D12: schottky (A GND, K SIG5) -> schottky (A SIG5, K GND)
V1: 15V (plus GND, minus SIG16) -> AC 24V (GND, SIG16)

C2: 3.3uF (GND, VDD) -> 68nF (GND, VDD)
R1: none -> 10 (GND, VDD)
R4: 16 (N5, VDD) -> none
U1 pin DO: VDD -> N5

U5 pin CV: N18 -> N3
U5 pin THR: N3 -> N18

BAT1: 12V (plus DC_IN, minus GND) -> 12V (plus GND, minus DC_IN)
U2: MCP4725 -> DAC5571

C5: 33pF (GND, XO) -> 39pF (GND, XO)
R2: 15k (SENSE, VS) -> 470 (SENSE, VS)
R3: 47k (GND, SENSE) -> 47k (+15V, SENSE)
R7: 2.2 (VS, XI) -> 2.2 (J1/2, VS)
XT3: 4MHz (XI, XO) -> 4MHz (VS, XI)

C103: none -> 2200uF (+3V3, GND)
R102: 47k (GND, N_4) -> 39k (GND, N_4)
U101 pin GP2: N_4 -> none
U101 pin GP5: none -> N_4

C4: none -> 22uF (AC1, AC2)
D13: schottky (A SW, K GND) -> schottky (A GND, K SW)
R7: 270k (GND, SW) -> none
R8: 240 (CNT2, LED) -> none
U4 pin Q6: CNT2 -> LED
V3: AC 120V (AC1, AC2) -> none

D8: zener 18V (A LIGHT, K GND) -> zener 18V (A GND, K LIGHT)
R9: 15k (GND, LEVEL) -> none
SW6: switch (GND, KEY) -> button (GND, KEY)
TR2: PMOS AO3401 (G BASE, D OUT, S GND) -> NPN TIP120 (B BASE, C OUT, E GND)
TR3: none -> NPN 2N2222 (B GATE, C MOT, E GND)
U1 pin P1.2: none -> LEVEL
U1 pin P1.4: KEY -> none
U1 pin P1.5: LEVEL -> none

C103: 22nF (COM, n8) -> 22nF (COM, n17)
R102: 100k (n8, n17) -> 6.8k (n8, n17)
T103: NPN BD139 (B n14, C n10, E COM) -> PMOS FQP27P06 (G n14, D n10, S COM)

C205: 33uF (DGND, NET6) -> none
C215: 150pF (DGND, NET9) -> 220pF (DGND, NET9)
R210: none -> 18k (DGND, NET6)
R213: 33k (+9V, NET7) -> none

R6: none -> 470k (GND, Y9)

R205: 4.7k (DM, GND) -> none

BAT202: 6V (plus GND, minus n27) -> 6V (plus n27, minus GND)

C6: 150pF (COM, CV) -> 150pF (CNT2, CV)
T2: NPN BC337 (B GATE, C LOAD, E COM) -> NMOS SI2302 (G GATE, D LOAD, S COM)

* [EXERCISE REQUIREMENTS] Give every entry again in full, precisely as written above.

* [THE COMPLETED TASK]
D12: schottky (A GND, K SIG5) -> schottky (A SIG5, K GND)
V1: 15V (plus GND, minus SIG16) -> AC 24V (GND, SIG16)

C2: 3.3uF (GND, VDD) -> 68nF (GND, VDD)
R1: none -> 10 (GND, VDD)
R4: 16 (N5, VDD) -> none
U1 pin DO: VDD -> N5

U5 pin CV: N18 -> N3
U5 pin THR: N3 -> N18

BAT1: 12V (plus DC_IN, minus GND) -> 12V (plus GND, minus DC_IN)
U2: MCP4725 -> DAC5571

C5: 33pF (GND, XO) -> 39pF (GND, XO)
R2: 15k (SENSE, VS) -> 470 (SENSE, VS)
R3: 47k (GND, SENSE) -> 47k (+15V, SENSE)
R7: 2.2 (VS, XI) -> 2.2 (J1/2, VS)
XT3: 4MHz (XI, XO) -> 4MHz (VS, XI)

C103: none -> 2200uF (+3V3, GND)
R102: 47k (GND, N_4) -> 39k (GND, N_4)
U101 pin GP2: N_4 -> none
U101 pin GP5: none -> N_4

C4: none -> 22uF (AC1, AC2)
D13: schottky (A SW, K GND) -> schottky (A GND, K SW)
R7: 270k (GND, SW) -> none
R8: 240 (CNT2, LED) -> none
U4 pin Q6: CNT2 -> LED
V3: AC 120V (AC1, AC2) -> none

D8: zener 18V (A LIGHT, K GND) -> zener 18V (A GND, K LIGHT)
R9: 15k (GND, LEVEL) -> none
SW6: switch (GND, KEY) -> button (GND, KEY)
TR2: PMOS AO3401 (G BASE, D OUT, S GND) -> NPN TIP120 (B BASE, C OUT, E GND)
TR3: none -> NPN 2N2222 (B GATE, C MOT, E GND)
U1 pin P1.2: none -> LEVEL
U1 pin P1.4: KEY -> none
U1 pin P1.5: LEVEL -> none

C103: 22nF (COM, n8) -> 22nF (COM, n17)
R102: 100k (n8, n17) -> 6.8k (n8, n17)
T103: NPN BD139 (B n14, C n10, E COM) -> PMOS FQP27P06 (G n14, D n10, S COM)

C205: 33uF (DGND, NET6) -> none
C215: 150pF (DGND, NET9) -> 220pF (DGND, NET9)
R210: none -> 18k (DGND, NET6)
R213: 33k (+9V, NET7) -> none

R6: none -> 470k (GND, Y9)

R205: 4.7k (DM, GND) -> none

BAT202: 6V (plus GND, minus n27) -> 6V (plus n27, minus GND)

C6: 150pF (COM, CV) -> 150pF (CNT2, CV)
T2: NPN BC337 (B GATE, C LOAD, E COM) -> NMOS SI2302 (G GATE, D LOAD, S COM)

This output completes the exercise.